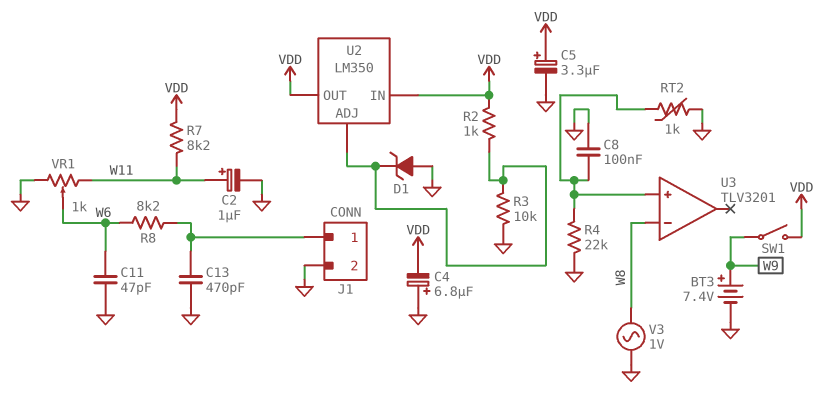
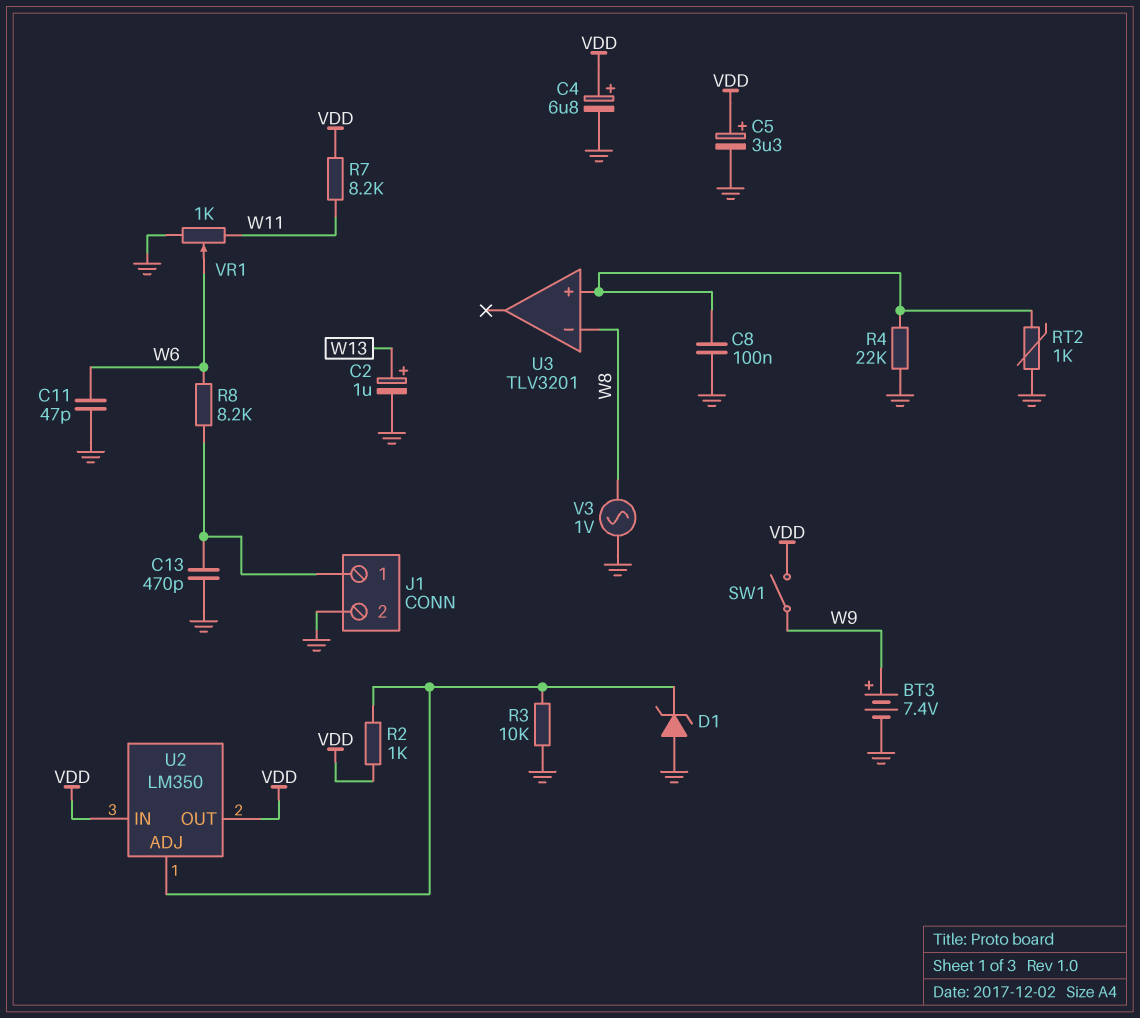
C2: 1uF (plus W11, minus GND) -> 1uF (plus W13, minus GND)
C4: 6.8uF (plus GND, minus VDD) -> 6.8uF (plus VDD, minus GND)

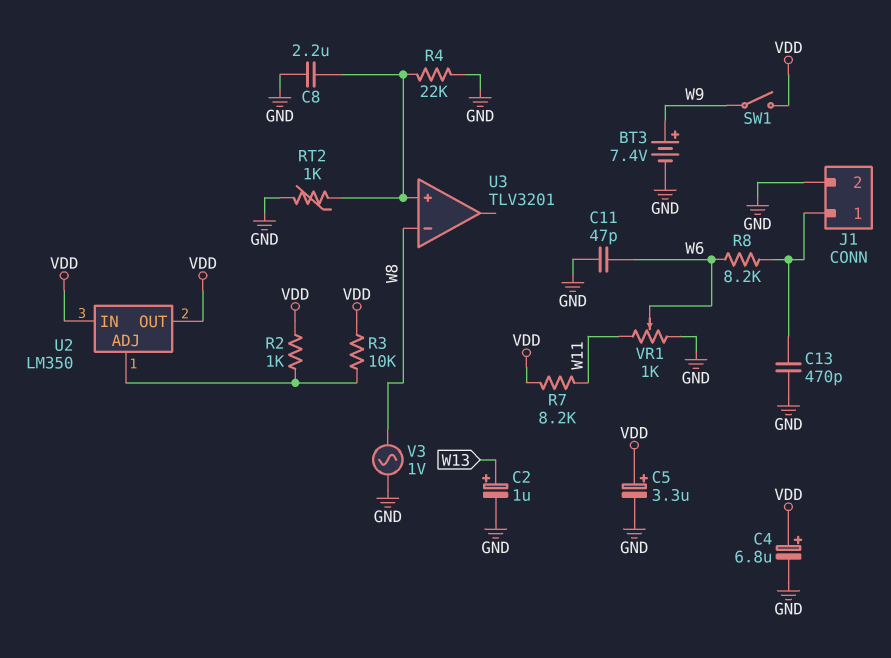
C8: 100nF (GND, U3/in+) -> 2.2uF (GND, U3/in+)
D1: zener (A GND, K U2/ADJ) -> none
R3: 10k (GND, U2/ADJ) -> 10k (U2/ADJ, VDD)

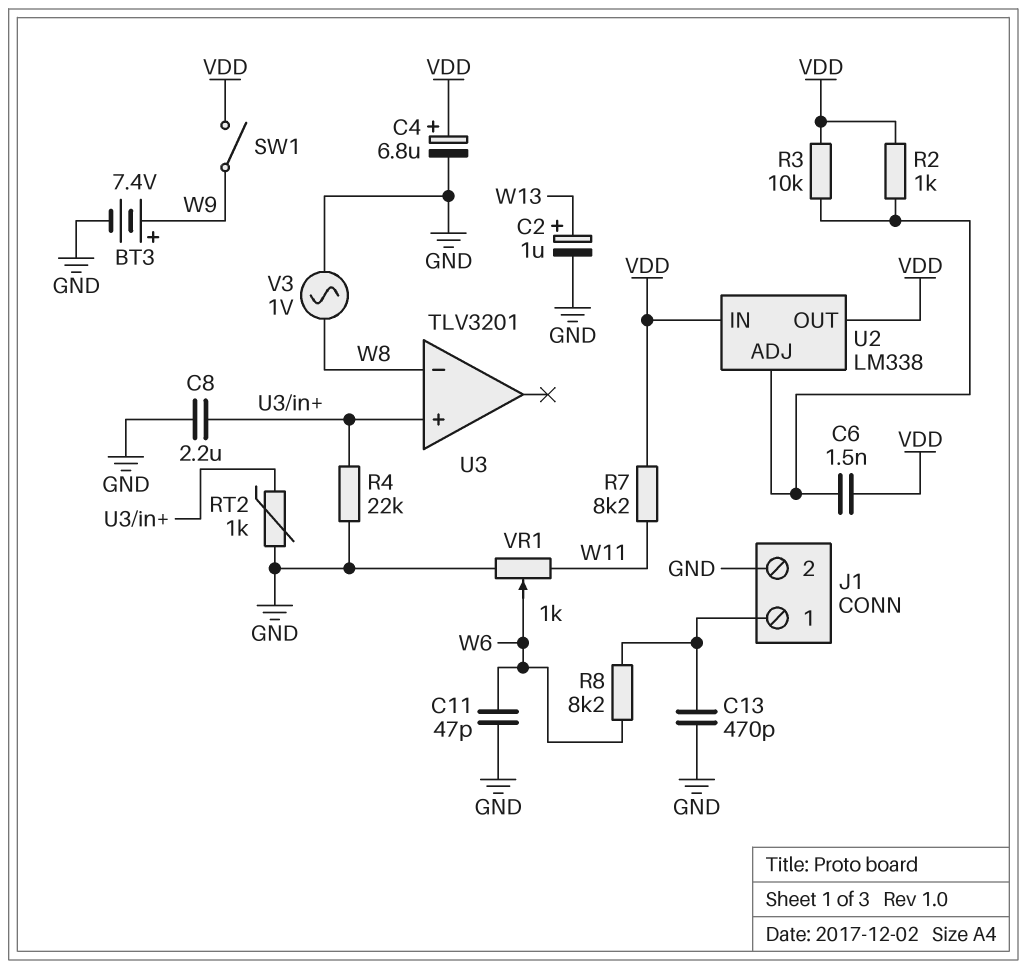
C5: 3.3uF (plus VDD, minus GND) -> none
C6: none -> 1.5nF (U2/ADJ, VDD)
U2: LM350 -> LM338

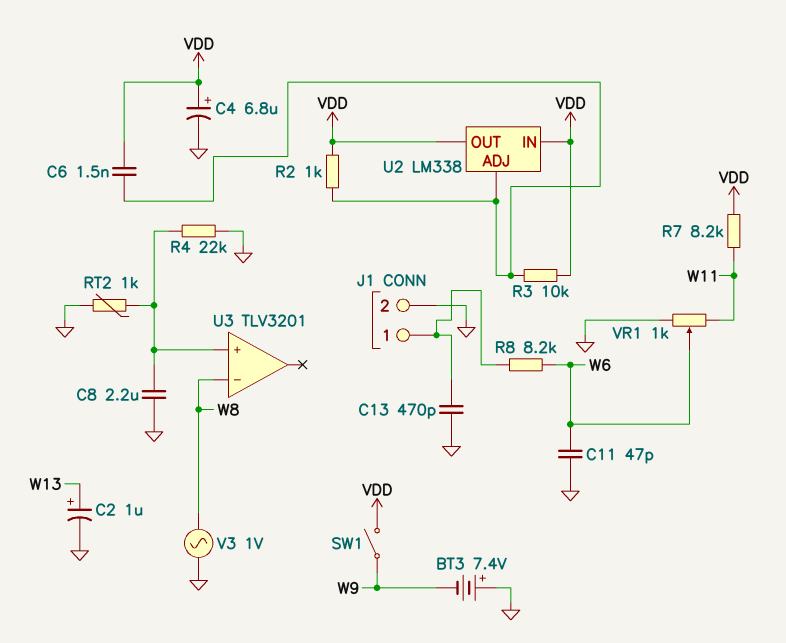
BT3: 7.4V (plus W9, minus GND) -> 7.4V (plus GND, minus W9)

■ **Work instruction**
Within the records above, work out on how many lines the string "plus" appears, and give only that number.

■ **The completed task**
4